Would it be possible to reproduce every entry exactly, please?
BEGIN MATERIAL SHOWN
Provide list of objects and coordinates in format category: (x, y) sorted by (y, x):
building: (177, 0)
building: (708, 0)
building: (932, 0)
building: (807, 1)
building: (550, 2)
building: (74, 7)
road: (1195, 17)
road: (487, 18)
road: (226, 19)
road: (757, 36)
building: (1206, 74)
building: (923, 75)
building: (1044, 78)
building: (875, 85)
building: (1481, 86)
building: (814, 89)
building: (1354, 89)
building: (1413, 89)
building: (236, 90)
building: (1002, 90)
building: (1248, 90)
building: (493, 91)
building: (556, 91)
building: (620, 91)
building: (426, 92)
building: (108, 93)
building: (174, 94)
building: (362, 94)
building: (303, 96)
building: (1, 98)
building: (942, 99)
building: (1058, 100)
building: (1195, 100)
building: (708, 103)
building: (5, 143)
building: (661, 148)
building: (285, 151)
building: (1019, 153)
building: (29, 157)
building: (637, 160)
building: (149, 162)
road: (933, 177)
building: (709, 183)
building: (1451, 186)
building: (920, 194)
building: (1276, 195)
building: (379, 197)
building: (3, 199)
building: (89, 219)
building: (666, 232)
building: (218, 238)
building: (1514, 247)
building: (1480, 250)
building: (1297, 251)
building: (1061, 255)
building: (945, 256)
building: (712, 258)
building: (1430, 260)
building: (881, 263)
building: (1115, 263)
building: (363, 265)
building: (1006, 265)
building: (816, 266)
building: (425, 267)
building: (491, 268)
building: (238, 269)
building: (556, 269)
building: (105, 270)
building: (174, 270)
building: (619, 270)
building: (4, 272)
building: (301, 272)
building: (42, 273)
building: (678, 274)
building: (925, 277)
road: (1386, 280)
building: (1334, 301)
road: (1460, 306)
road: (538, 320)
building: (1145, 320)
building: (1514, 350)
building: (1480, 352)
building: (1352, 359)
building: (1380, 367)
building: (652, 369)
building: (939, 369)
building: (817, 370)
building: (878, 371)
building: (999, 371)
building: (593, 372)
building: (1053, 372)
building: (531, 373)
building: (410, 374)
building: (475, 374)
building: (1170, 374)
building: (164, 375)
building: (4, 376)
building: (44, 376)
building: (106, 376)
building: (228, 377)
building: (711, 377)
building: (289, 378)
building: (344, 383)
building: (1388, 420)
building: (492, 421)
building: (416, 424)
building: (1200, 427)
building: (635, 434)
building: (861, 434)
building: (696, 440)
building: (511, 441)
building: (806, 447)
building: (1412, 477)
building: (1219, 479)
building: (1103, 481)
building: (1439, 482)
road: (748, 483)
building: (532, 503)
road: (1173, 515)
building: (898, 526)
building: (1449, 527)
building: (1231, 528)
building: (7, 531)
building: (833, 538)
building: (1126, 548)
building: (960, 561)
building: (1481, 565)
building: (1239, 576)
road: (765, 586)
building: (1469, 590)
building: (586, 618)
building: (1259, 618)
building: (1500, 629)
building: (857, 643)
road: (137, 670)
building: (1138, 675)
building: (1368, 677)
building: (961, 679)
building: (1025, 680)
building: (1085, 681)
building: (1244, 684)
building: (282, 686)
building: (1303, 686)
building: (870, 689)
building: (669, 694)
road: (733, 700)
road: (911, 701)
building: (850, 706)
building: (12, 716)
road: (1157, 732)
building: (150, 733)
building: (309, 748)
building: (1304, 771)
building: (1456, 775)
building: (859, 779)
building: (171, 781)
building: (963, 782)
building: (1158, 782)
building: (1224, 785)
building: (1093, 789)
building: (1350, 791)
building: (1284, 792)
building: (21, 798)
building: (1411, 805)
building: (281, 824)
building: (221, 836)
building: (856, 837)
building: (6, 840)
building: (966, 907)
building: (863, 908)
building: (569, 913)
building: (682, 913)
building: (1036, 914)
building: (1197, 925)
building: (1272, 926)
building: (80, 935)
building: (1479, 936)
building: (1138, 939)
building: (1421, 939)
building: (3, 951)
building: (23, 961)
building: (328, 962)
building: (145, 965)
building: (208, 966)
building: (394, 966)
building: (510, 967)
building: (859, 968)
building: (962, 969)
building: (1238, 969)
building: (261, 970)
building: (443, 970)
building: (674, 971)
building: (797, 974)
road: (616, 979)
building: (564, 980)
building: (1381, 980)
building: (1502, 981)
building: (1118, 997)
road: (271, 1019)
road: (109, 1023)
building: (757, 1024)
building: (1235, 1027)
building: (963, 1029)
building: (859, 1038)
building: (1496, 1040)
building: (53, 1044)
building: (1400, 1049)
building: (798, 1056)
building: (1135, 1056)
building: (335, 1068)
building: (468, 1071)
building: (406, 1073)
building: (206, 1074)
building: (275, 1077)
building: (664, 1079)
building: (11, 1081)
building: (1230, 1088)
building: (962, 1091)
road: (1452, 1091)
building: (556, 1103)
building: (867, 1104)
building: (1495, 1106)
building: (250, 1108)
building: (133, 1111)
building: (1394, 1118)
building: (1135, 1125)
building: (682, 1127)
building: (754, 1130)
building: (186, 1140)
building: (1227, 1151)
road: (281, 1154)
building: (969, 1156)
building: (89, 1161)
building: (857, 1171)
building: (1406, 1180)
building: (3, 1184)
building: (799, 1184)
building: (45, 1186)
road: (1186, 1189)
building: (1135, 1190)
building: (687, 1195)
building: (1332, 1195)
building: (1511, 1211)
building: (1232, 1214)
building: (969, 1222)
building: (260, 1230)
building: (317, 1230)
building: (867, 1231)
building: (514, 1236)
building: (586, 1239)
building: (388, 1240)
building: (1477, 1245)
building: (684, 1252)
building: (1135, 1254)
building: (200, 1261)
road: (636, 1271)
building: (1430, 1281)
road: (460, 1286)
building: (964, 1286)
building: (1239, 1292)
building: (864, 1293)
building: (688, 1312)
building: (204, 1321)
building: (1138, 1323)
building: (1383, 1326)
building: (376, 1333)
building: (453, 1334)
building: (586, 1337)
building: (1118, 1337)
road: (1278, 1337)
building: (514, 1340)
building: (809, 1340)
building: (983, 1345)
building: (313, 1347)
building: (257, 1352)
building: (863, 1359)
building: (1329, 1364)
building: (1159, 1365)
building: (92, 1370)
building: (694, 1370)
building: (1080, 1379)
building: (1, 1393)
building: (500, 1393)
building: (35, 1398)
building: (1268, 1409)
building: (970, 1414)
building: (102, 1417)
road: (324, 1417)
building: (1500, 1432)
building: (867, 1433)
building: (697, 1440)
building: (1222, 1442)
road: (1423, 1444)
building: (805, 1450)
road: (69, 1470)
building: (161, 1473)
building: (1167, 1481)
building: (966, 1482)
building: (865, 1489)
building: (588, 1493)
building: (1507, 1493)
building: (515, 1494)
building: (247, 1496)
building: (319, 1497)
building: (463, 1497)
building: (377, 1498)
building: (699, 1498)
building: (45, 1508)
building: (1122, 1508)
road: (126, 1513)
END MATERIAL SHOWN
EXERCISE OUTPUT –
Provide list of objects and coordinates in format category: (x, y) sorted by (y, x):
building: (177, 0)
building: (708, 0)
building: (932, 0)
building: (807, 1)
building: (550, 2)
building: (74, 7)
road: (1195, 17)
road: (487, 18)
road: (226, 19)
road: (757, 36)
building: (1206, 74)
building: (923, 75)
building: (1044, 78)
building: (875, 85)
building: (1481, 86)
building: (814, 89)
building: (1354, 89)
building: (1413, 89)
building: (236, 90)
building: (1002, 90)
building: (1248, 90)
building: (493, 91)
building: (556, 91)
building: (620, 91)
building: (426, 92)
building: (108, 93)
building: (174, 94)
building: (362, 94)
building: (303, 96)
building: (1, 98)
building: (942, 99)
building: (1058, 100)
building: (1195, 100)
building: (708, 103)
building: (5, 143)
building: (661, 148)
building: (285, 151)
building: (1019, 153)
building: (29, 157)
building: (637, 160)
building: (149, 162)
road: (933, 177)
building: (709, 183)
building: (1451, 186)
building: (920, 194)
building: (1276, 195)
building: (379, 197)
building: (3, 199)
building: (89, 219)
building: (666, 232)
building: (218, 238)
building: (1514, 247)
building: (1480, 250)
building: (1297, 251)
building: (1061, 255)
building: (945, 256)
building: (712, 258)
building: (1430, 260)
building: (881, 263)
building: (1115, 263)
building: (363, 265)
building: (1006, 265)
building: (816, 266)
building: (425, 267)
building: (491, 268)
building: (238, 269)
building: (556, 269)
building: (105, 270)
building: (174, 270)
building: (619, 270)
building: (4, 272)
building: (301, 272)
building: (42, 273)
building: (678, 274)
building: (925, 277)
road: (1386, 280)
building: (1334, 301)
road: (1460, 306)
road: (538, 320)
building: (1145, 320)
building: (1514, 350)
building: (1480, 352)
building: (1352, 359)
building: (1380, 367)
building: (652, 369)
building: (939, 369)
building: (817, 370)
building: (878, 371)
building: (999, 371)
building: (593, 372)
building: (1053, 372)
building: (531, 373)
building: (410, 374)
building: (475, 374)
building: (1170, 374)
building: (164, 375)
building: (4, 376)
building: (44, 376)
building: (106, 376)
building: (228, 377)
building: (711, 377)
building: (289, 378)
building: (344, 383)
building: (1388, 420)
building: (492, 421)
building: (416, 424)
building: (1200, 427)
building: (635, 434)
building: (861, 434)
building: (696, 440)
building: (511, 441)
building: (806, 447)
building: (1412, 477)
building: (1219, 479)
building: (1103, 481)
building: (1439, 482)
road: (748, 483)
building: (532, 503)
road: (1173, 515)
building: (898, 526)
building: (1449, 527)
building: (1231, 528)
building: (7, 531)
building: (833, 538)
building: (1126, 548)
building: (960, 561)
building: (1481, 565)
building: (1239, 576)
road: (765, 586)
building: (1469, 590)
building: (586, 618)
building: (1259, 618)
building: (1500, 629)
building: (857, 643)
road: (137, 670)
building: (1138, 675)
building: (1368, 677)
building: (961, 679)
building: (1025, 680)
building: (1085, 681)
building: (1244, 684)
building: (282, 686)
building: (1303, 686)
building: (870, 689)
building: (669, 694)
road: (733, 700)
road: (911, 701)
building: (850, 706)
building: (12, 716)
road: (1157, 732)
building: (150, 733)
building: (309, 748)
building: (1304, 771)
building: (1456, 775)
building: (859, 779)
building: (171, 781)
building: (963, 782)
building: (1158, 782)
building: (1224, 785)
building: (1093, 789)
building: (1350, 791)
building: (1284, 792)
building: (21, 798)
building: (1411, 805)
building: (281, 824)
building: (221, 836)
building: (856, 837)
building: (6, 840)
building: (966, 907)
building: (863, 908)
building: (569, 913)
building: (682, 913)
building: (1036, 914)
building: (1197, 925)
building: (1272, 926)
building: (80, 935)
building: (1479, 936)
building: (1138, 939)
building: (1421, 939)
building: (3, 951)
building: (23, 961)
building: (328, 962)
building: (145, 965)
building: (208, 966)
building: (394, 966)
building: (510, 967)
building: (859, 968)
building: (962, 969)
building: (1238, 969)
building: (261, 970)
building: (443, 970)
building: (674, 971)
building: (797, 974)
road: (616, 979)
building: (564, 980)
building: (1381, 980)
building: (1502, 981)
building: (1118, 997)
road: (271, 1019)
road: (109, 1023)
building: (757, 1024)
building: (1235, 1027)
building: (963, 1029)
building: (859, 1038)
building: (1496, 1040)
building: (53, 1044)
building: (1400, 1049)
building: (798, 1056)
building: (1135, 1056)
building: (335, 1068)
building: (468, 1071)
building: (406, 1073)
building: (206, 1074)
building: (275, 1077)
building: (664, 1079)
building: (11, 1081)
building: (1230, 1088)
building: (962, 1091)
road: (1452, 1091)
building: (556, 1103)
building: (867, 1104)
building: (1495, 1106)
building: (250, 1108)
building: (133, 1111)
building: (1394, 1118)
building: (1135, 1125)
building: (682, 1127)
building: (754, 1130)
building: (186, 1140)
building: (1227, 1151)
road: (281, 1154)
building: (969, 1156)
building: (89, 1161)
building: (857, 1171)
building: (1406, 1180)
building: (3, 1184)
building: (799, 1184)
building: (45, 1186)
road: (1186, 1189)
building: (1135, 1190)
building: (687, 1195)
building: (1332, 1195)
building: (1511, 1211)
building: (1232, 1214)
building: (969, 1222)
building: (260, 1230)
building: (317, 1230)
building: (867, 1231)
building: (514, 1236)
building: (586, 1239)
building: (388, 1240)
building: (1477, 1245)
building: (684, 1252)
building: (1135, 1254)
building: (200, 1261)
road: (636, 1271)
building: (1430, 1281)
road: (460, 1286)
building: (964, 1286)
building: (1239, 1292)
building: (864, 1293)
building: (688, 1312)
building: (204, 1321)
building: (1138, 1323)
building: (1383, 1326)
building: (376, 1333)
building: (453, 1334)
building: (586, 1337)
building: (1118, 1337)
road: (1278, 1337)
building: (514, 1340)
building: (809, 1340)
building: (983, 1345)
building: (313, 1347)
building: (257, 1352)
building: (863, 1359)
building: (1329, 1364)
building: (1159, 1365)
building: (92, 1370)
building: (694, 1370)
building: (1080, 1379)
building: (1, 1393)
building: (500, 1393)
building: (35, 1398)
building: (1268, 1409)
building: (970, 1414)
building: (102, 1417)
road: (324, 1417)
building: (1500, 1432)
building: (867, 1433)
building: (697, 1440)
building: (1222, 1442)
road: (1423, 1444)
building: (805, 1450)
road: (69, 1470)
building: (161, 1473)
building: (1167, 1481)
building: (966, 1482)
building: (865, 1489)
building: (588, 1493)
building: (1507, 1493)
building: (515, 1494)
building: (247, 1496)
building: (319, 1497)
building: (463, 1497)
building: (377, 1498)
building: (699, 1498)
building: (45, 1508)
building: (1122, 1508)
road: (126, 1513)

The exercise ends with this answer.